**Goal of the exercise**
Some lines in the listing below may include the string "minus". How many are there? Give only the number.

=== Section Start ===

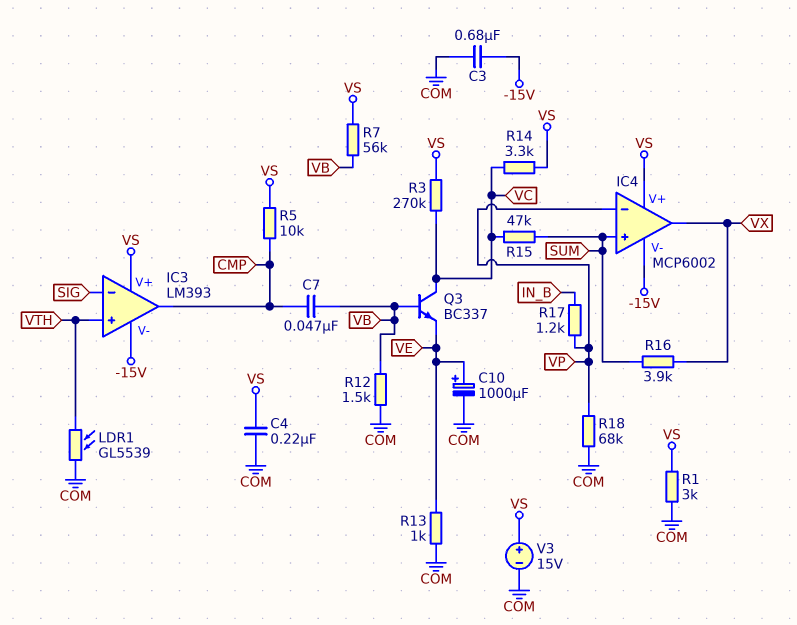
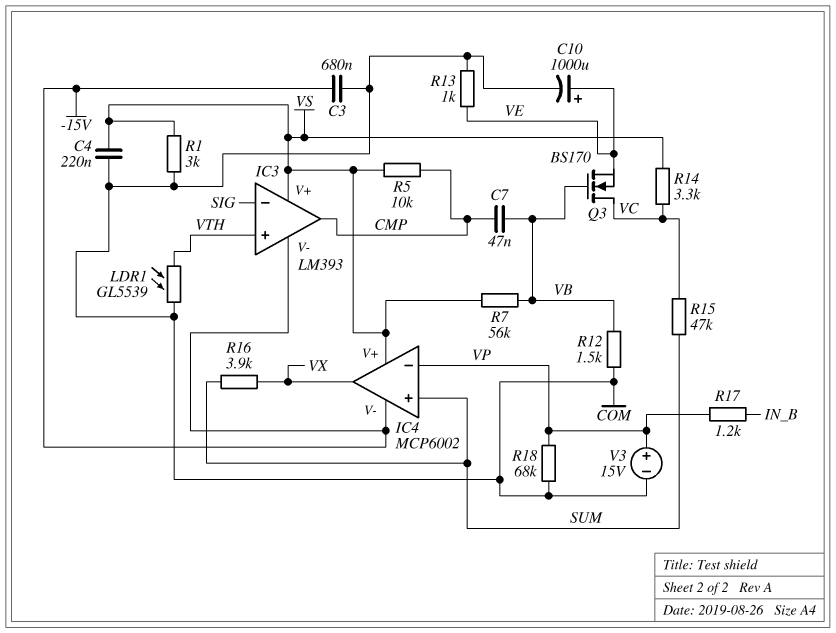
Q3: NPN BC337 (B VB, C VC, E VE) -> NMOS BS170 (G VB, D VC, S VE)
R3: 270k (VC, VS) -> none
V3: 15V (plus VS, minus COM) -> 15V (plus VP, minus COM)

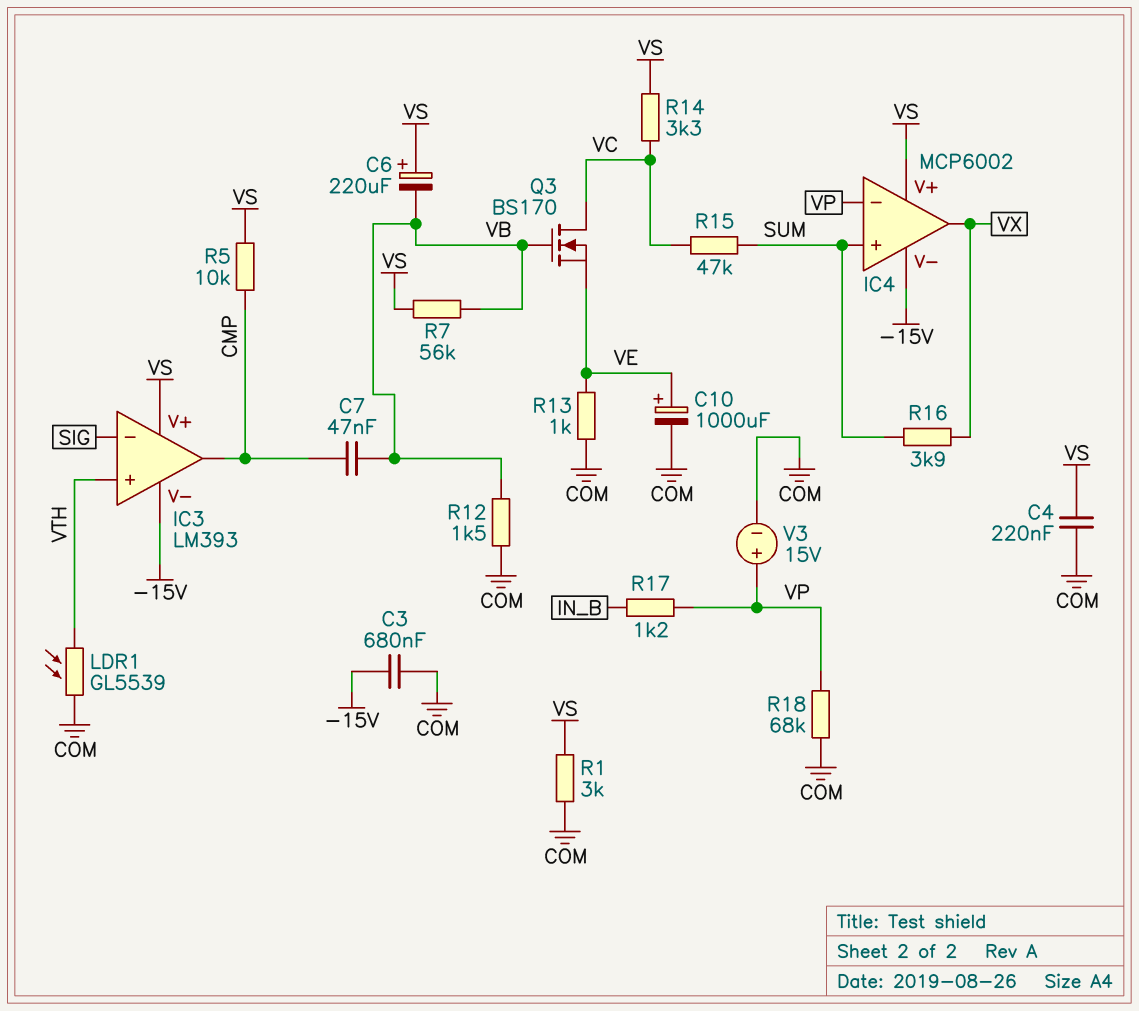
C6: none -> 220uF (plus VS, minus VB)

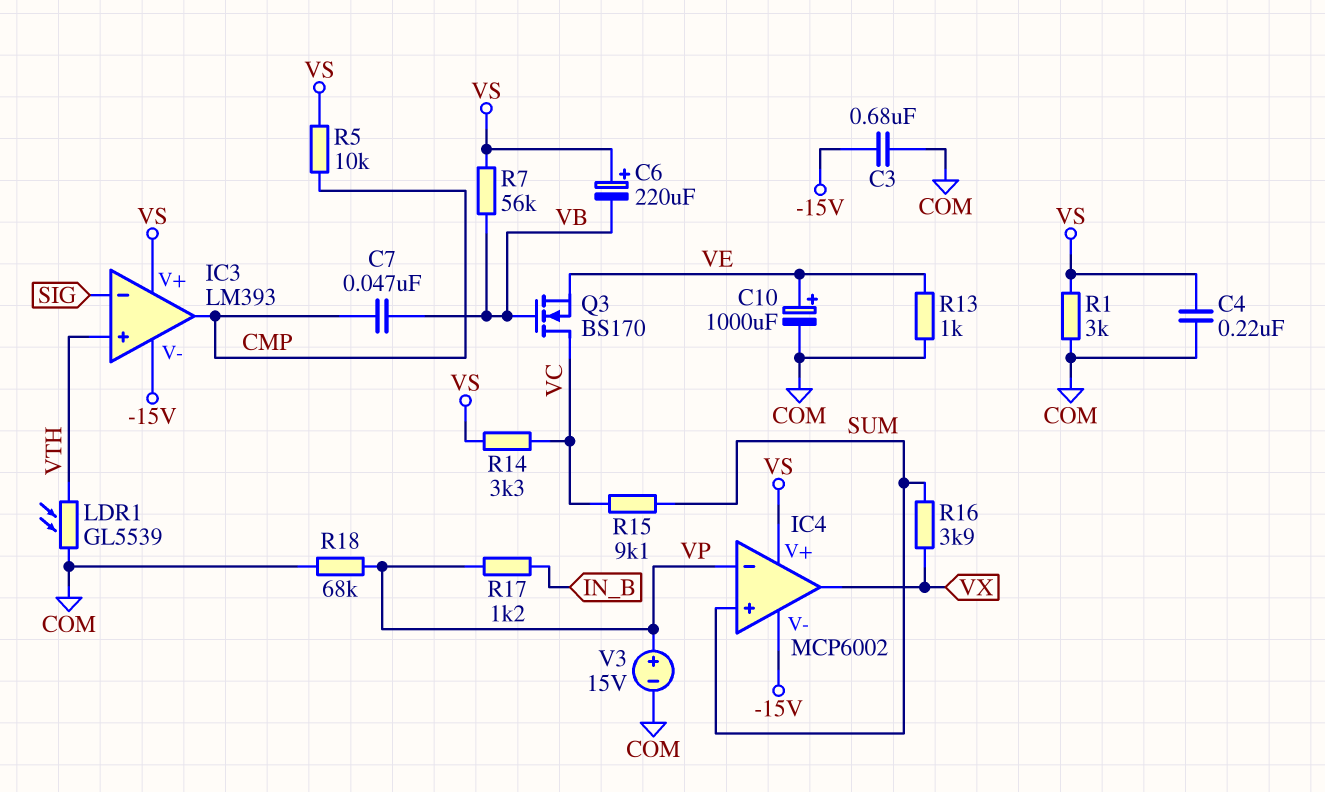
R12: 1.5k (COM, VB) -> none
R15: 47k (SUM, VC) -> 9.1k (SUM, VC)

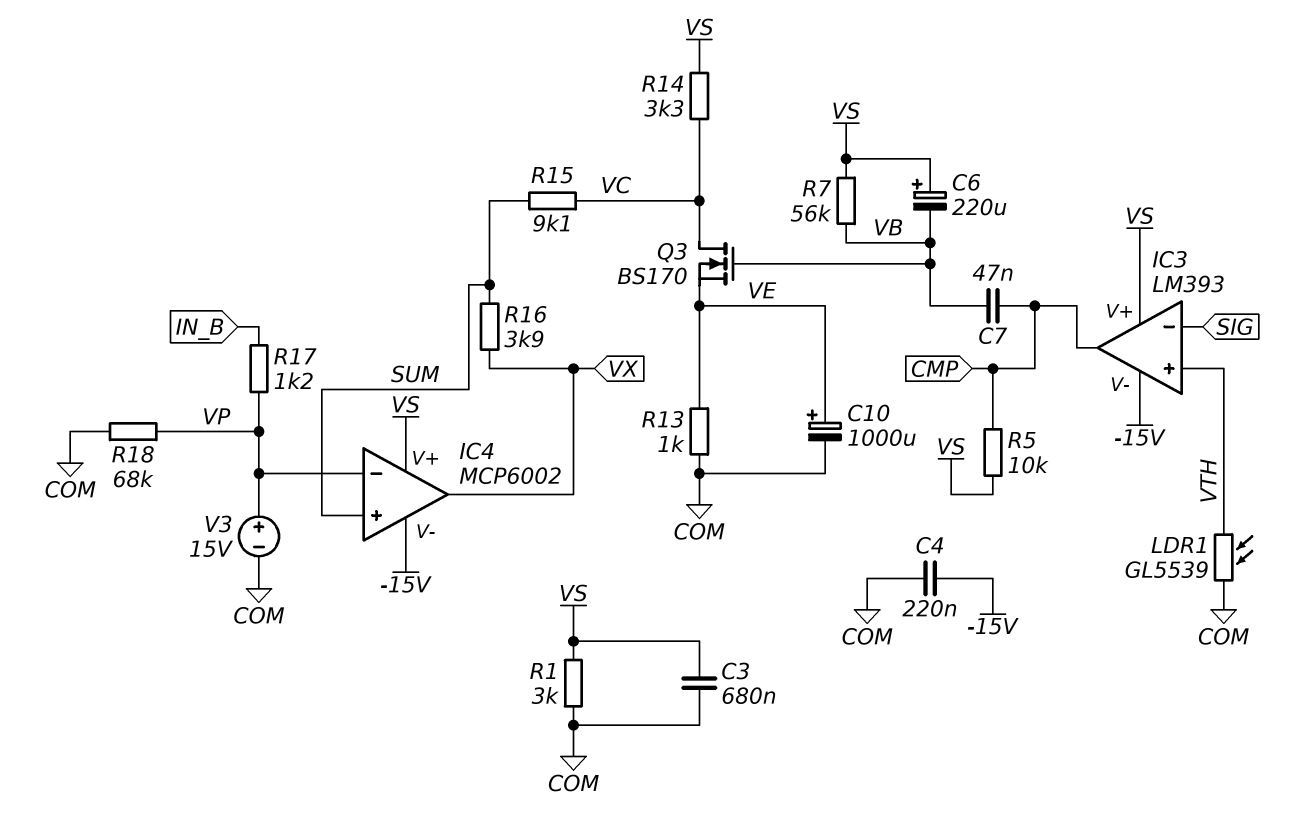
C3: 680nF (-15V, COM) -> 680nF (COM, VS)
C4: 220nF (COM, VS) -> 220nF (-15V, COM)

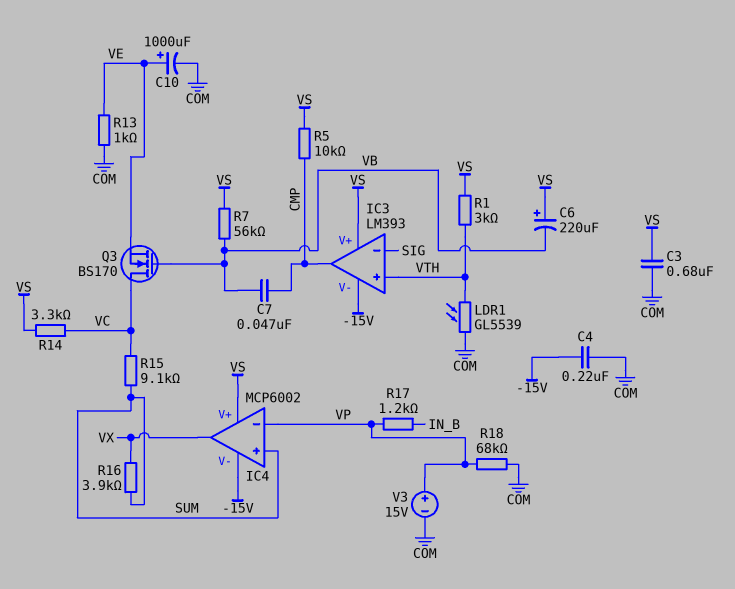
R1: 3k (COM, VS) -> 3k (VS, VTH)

=== Section End ===

**Answer section**
2